> **Task item**: Pull every line holding the word "purple" out of the data and copy it.

> **Raw data**:

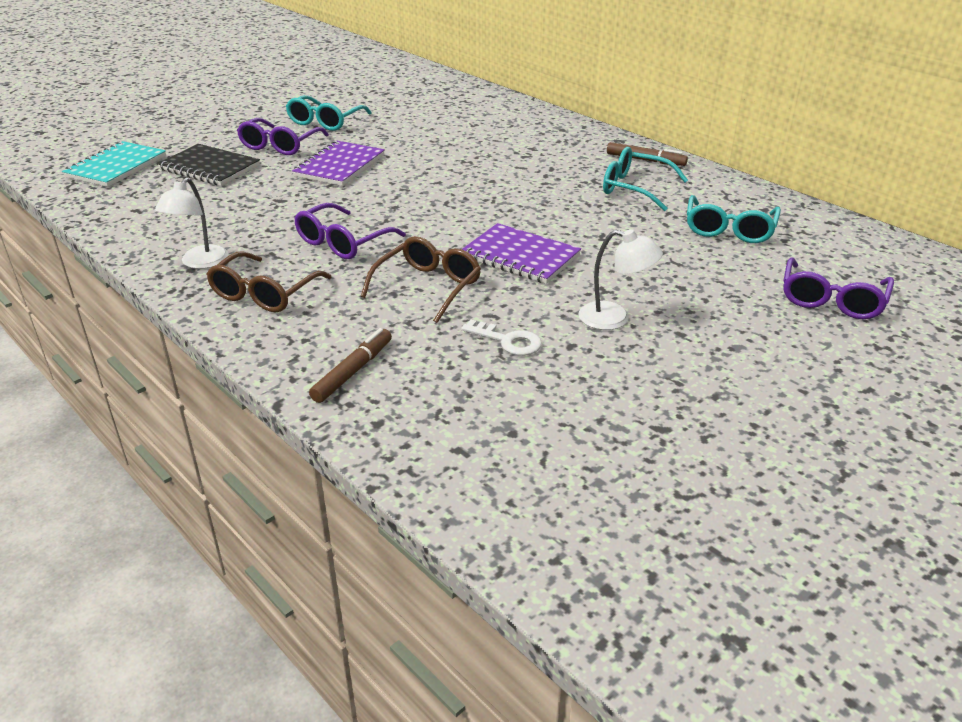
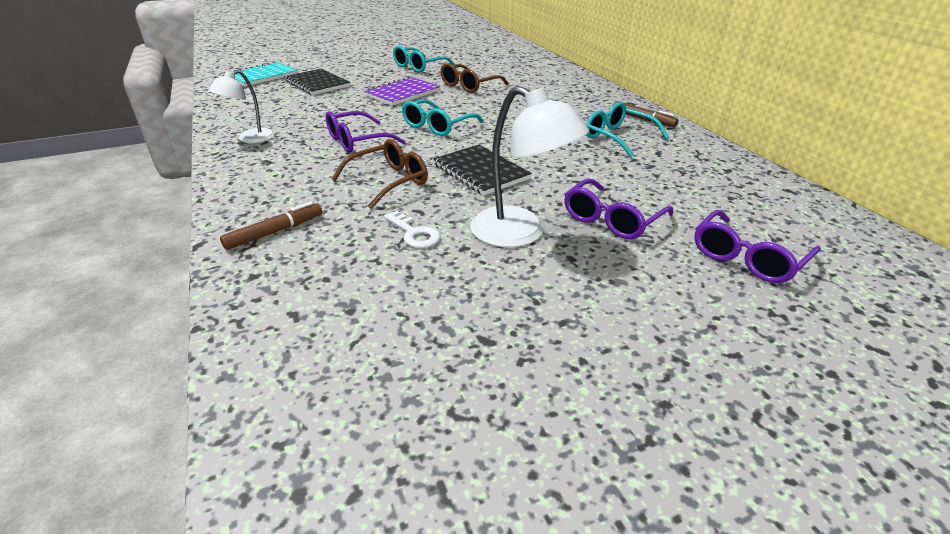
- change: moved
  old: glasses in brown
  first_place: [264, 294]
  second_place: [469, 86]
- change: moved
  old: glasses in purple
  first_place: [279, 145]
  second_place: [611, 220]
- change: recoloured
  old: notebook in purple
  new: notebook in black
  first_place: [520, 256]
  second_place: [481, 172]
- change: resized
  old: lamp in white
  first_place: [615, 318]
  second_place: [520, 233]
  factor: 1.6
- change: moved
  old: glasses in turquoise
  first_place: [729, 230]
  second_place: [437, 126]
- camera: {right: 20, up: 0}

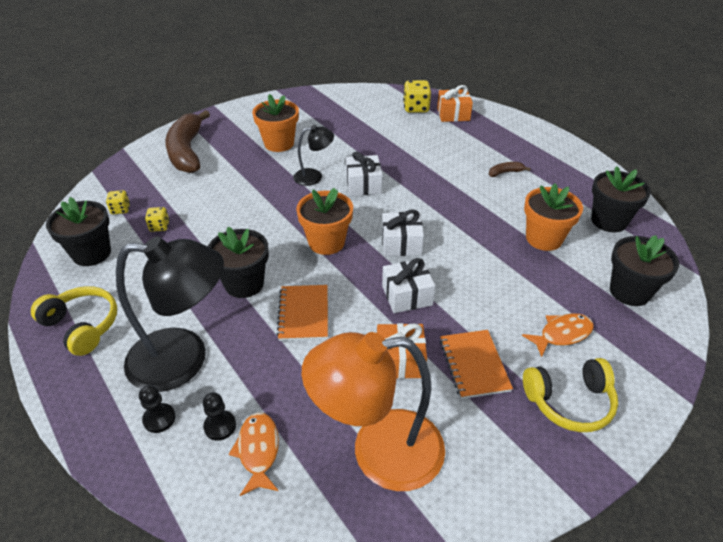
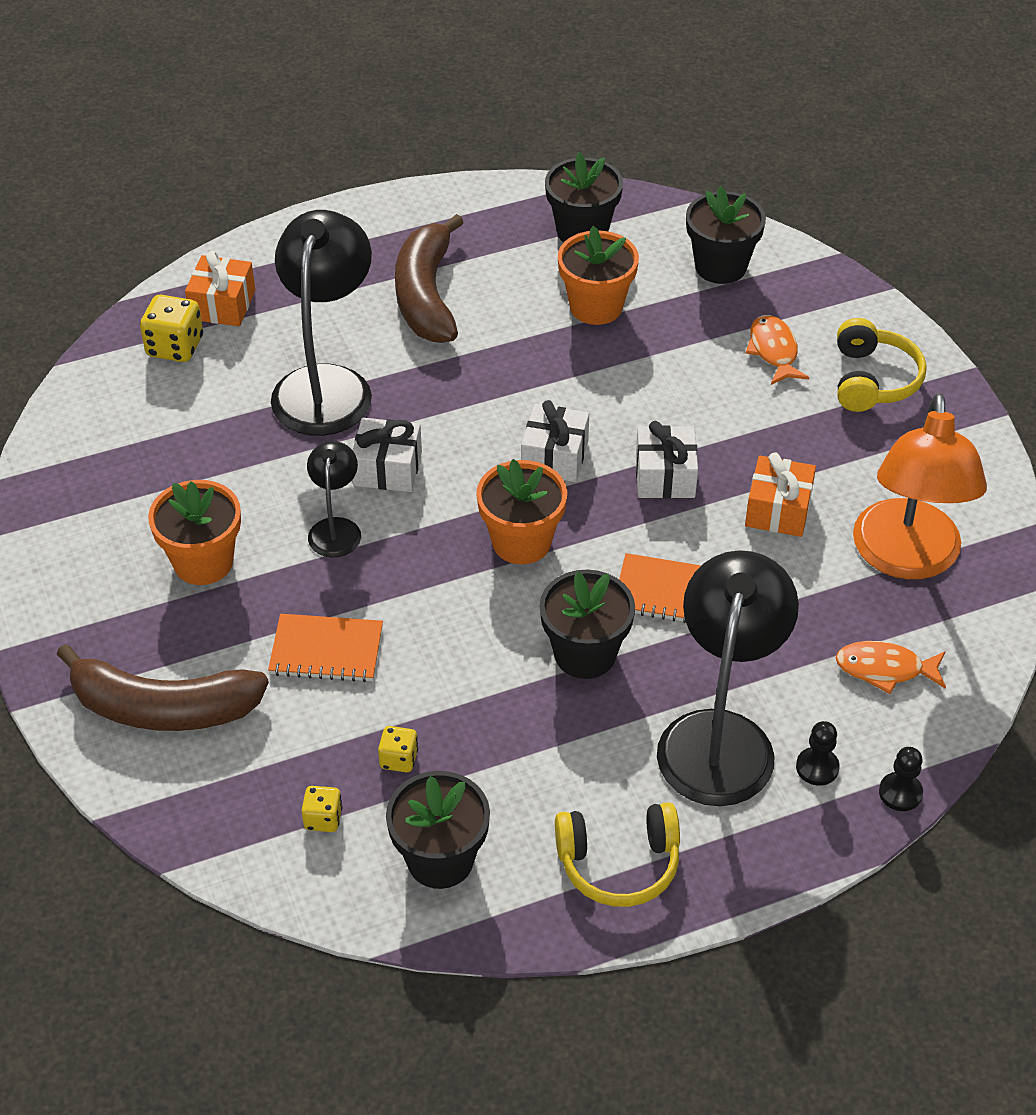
- change: turned
  old: headphones in yellow
  first_place: [82, 326]
  second_place: [619, 864]
  degrees: -150
- change: moved
  old: pawn in black
  first_place: [220, 426]
  second_place: [900, 793]
- change: moved
  old: notebook in orange
  first_place: [474, 365]
  second_place: [326, 650]
- change: resized
  old: banana in brown
  first_place: [505, 172]
  second_place: [426, 295]
  factor: 2.47
- change: added
  new: lamp in black
  second_place: [326, 384]
- camera: {right: -75, up: 5}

> **Response**:
  old: glasses in purple
  old: notebook in purple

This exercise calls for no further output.